Which lines in the records below contain the word "orange"? Return each of them.

Stored records
------------------------------------------------
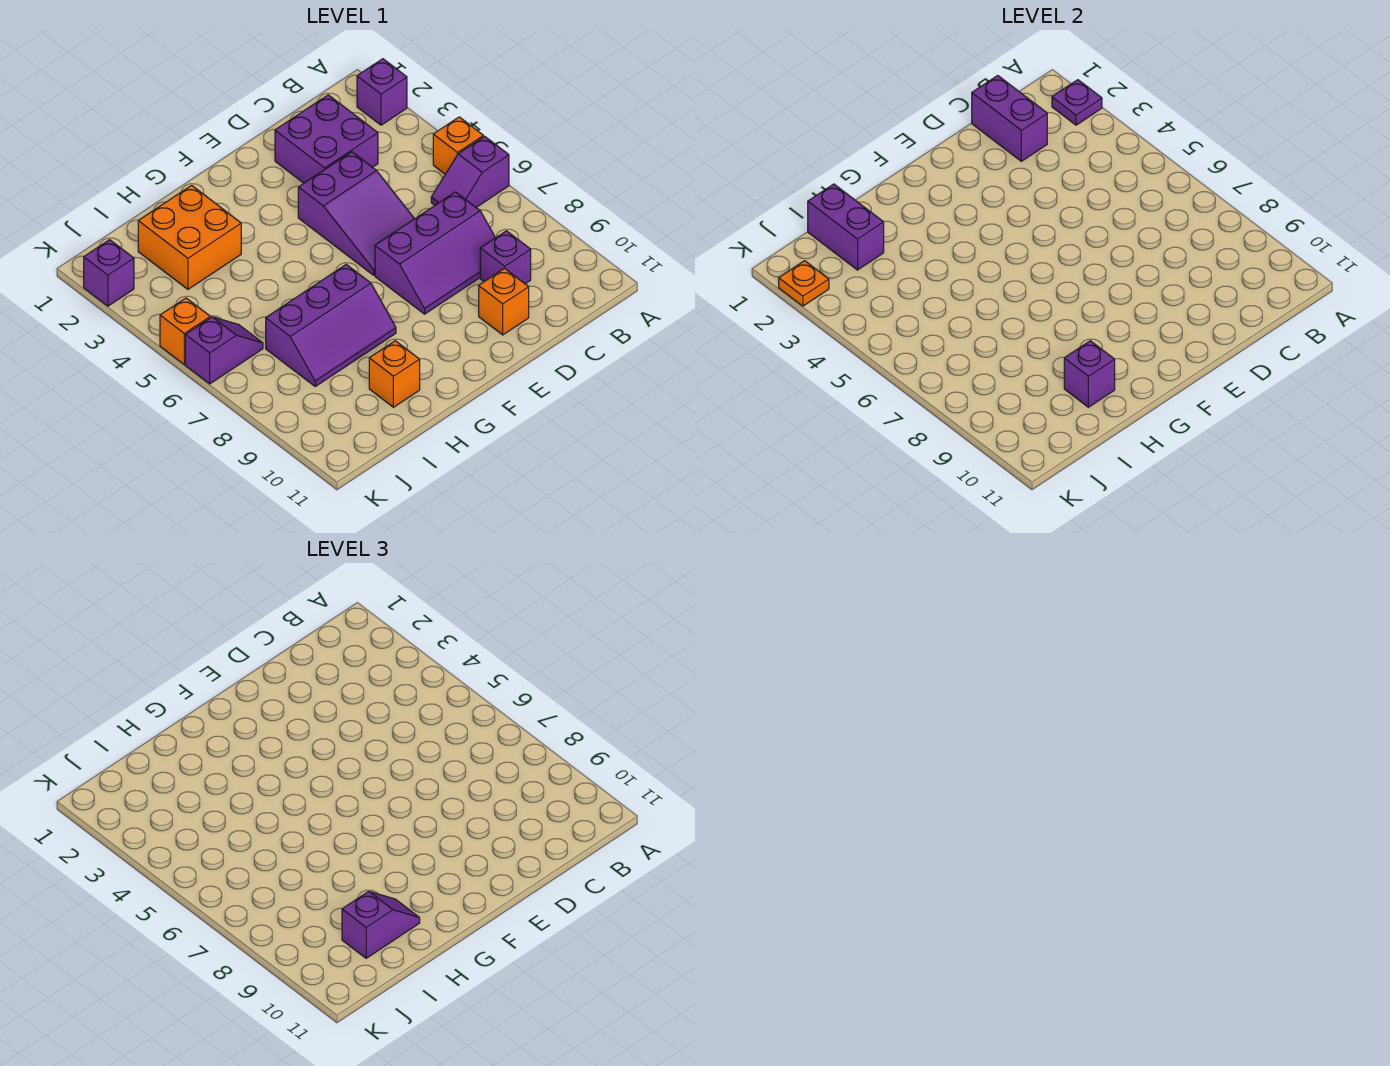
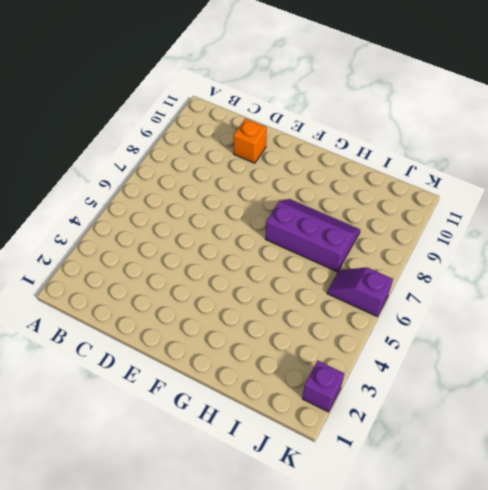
none -> purple brick A2 level 1
none -> orange brick A5 level 1
none -> purple slope A6:B6 level 1 top A

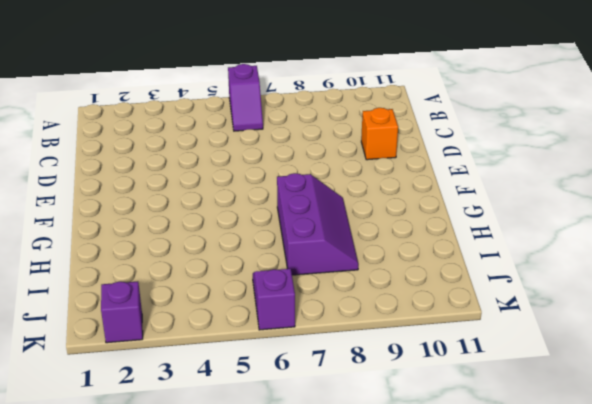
none -> purple brick A2 level 1
none -> orange brick A5 level 1
none -> purple brick C2:D3 level 1

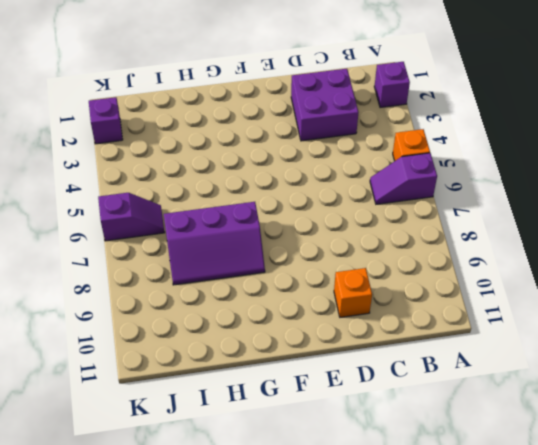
none -> purple slope C7:E8 level 1 top 7
none -> purple brick C9 level 1
none -> purple slope D4:E6 level 1 top 4

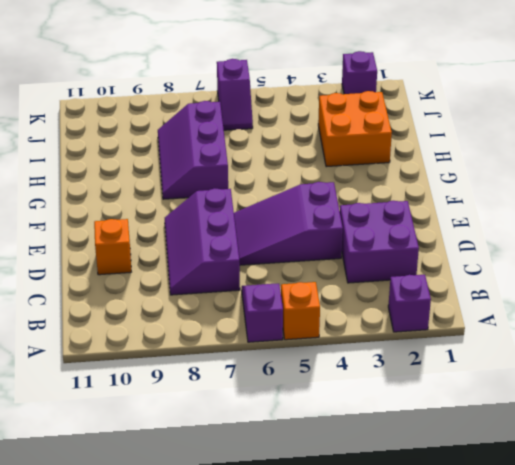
none -> purple brick C9 level 1
none -> orange brick H10 level 1
none -> orange brick K5 level 1

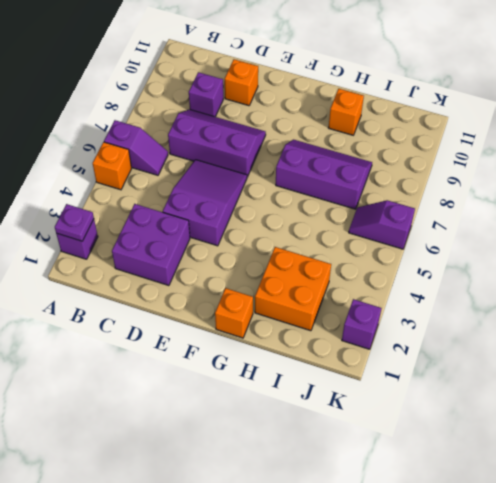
orange brick G1 level 1 -> orange brick K5 level 1
none -> purple brick C1:C2 level 2
none -> purple brick H10 level 2
none -> purple brick I1:I2 level 2

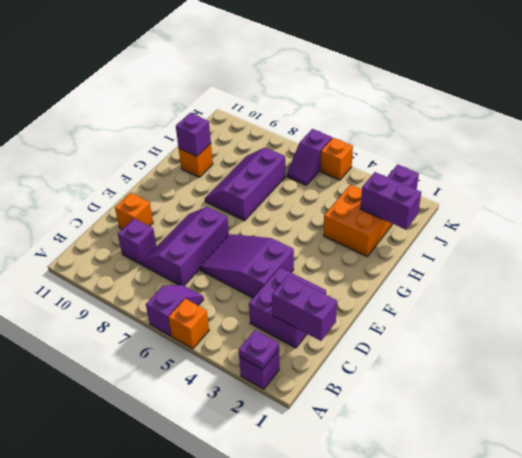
none -> orange plate K2 level 2
none -> purple slope H10:I10 level 3 top I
------------------------------------------------
* OUTPUT:
none -> orange brick A5 level 1
none -> orange brick A5 level 1
none -> orange brick H10 level 1
none -> orange brick K5 level 1
orange brick G1 level 1 -> orange brick K5 level 1
none -> orange plate K2 level 2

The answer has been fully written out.